-- Raw data follows --

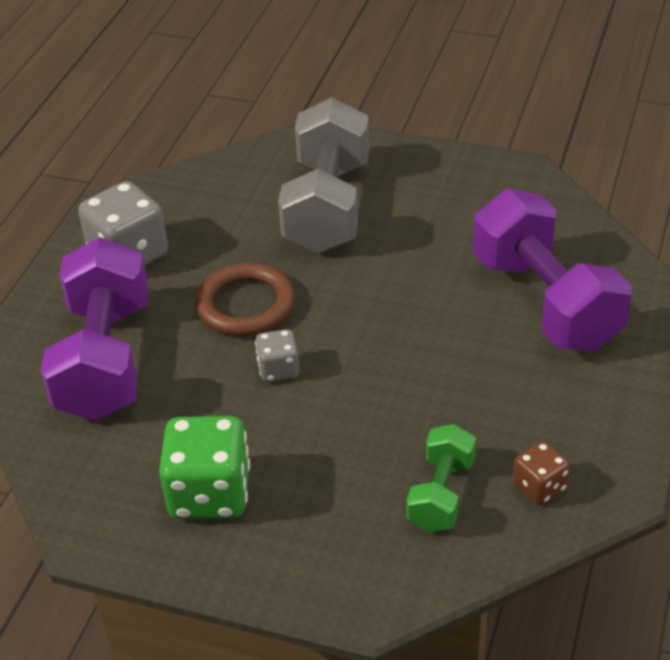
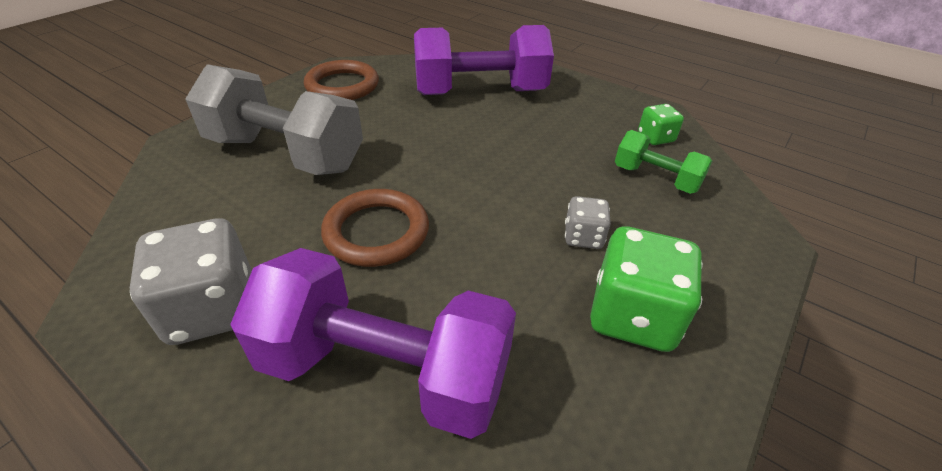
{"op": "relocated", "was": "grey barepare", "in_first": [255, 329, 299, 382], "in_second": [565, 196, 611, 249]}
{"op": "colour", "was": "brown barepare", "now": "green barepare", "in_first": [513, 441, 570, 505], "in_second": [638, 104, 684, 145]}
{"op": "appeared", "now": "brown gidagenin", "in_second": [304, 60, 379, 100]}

-- Raw data concluded --

What the task asks: Drop the images and copy all the data exactly.

Solution for this exercise:
{"op": "relocated", "was": "grey barepare", "in_first": [255, 329, 299, 382], "in_second": [565, 196, 611, 249]}
{"op": "colour", "was": "brown barepare", "now": "green barepare", "in_first": [513, 441, 570, 505], "in_second": [638, 104, 684, 145]}
{"op": "appeared", "now": "brown gidagenin", "in_second": [304, 60, 379, 100]}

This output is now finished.